Exercise requirements
The number of lines below containing the word "green" is all that should be returned.
####################
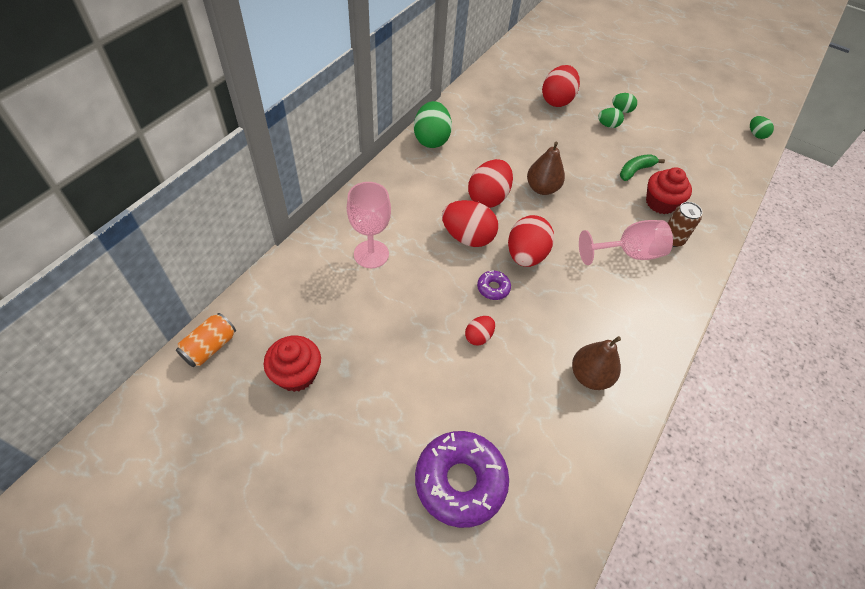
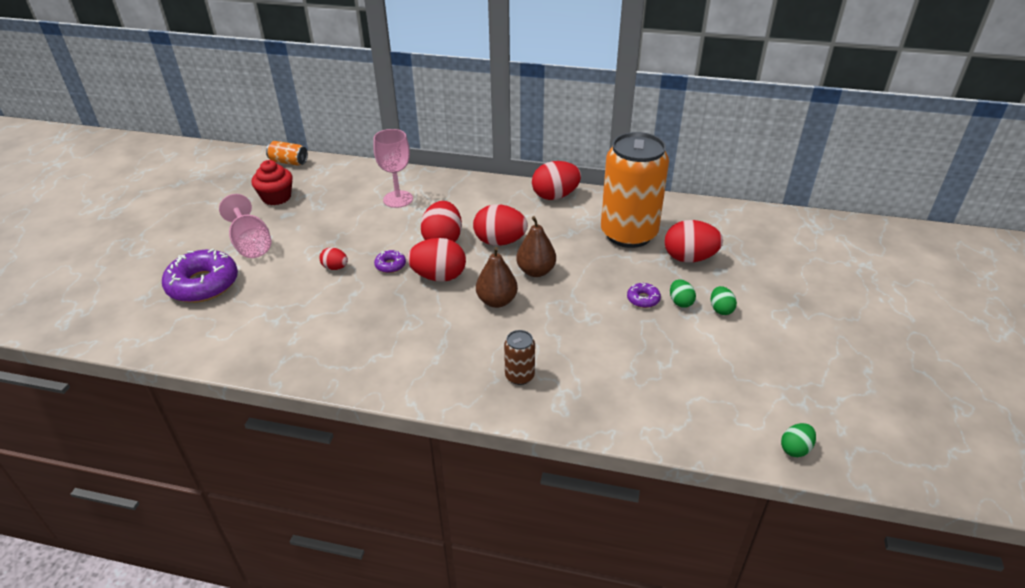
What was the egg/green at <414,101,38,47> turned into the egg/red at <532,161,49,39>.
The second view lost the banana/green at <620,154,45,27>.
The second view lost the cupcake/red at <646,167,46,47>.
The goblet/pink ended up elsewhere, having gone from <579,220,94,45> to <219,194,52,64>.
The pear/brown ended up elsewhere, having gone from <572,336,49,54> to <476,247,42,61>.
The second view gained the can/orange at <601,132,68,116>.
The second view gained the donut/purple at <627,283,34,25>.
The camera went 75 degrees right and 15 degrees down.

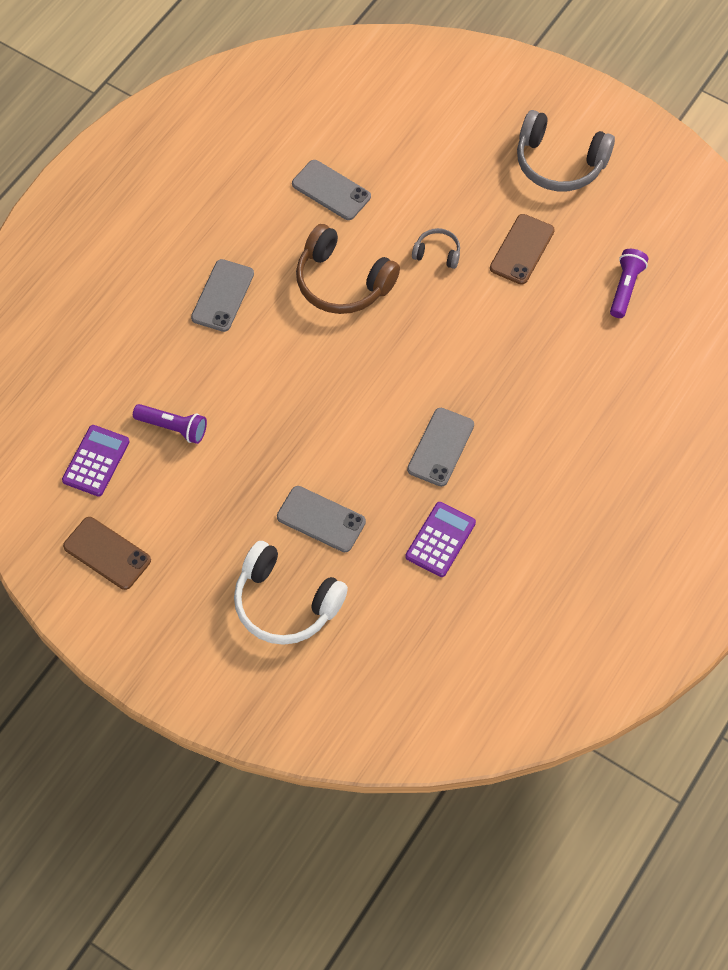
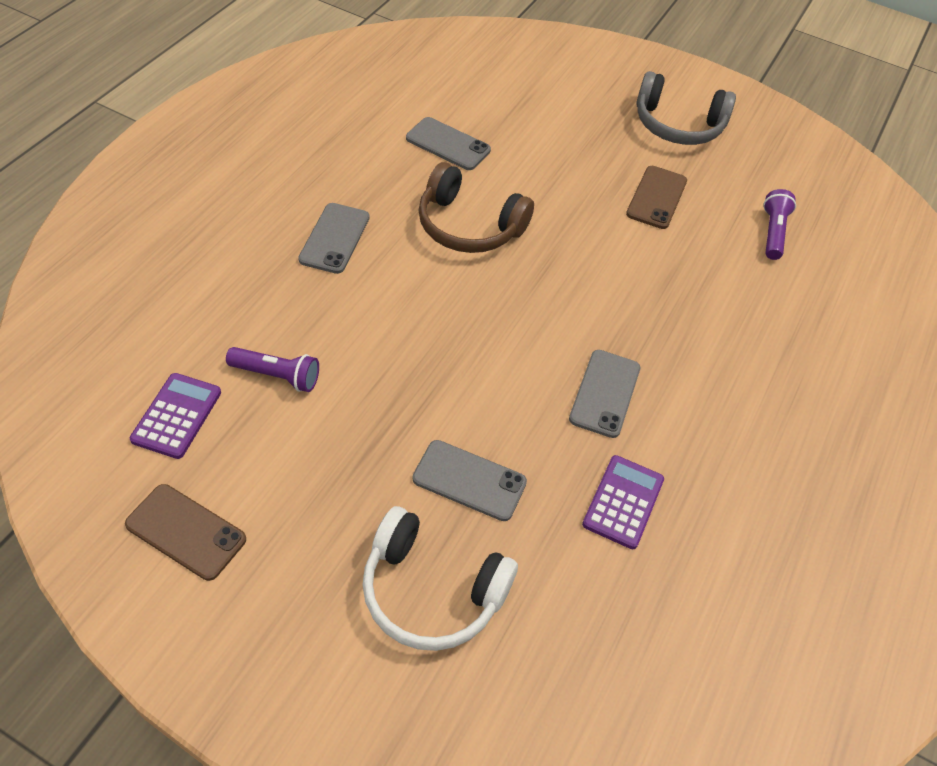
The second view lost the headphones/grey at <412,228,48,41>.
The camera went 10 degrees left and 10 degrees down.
####################
Answer below
2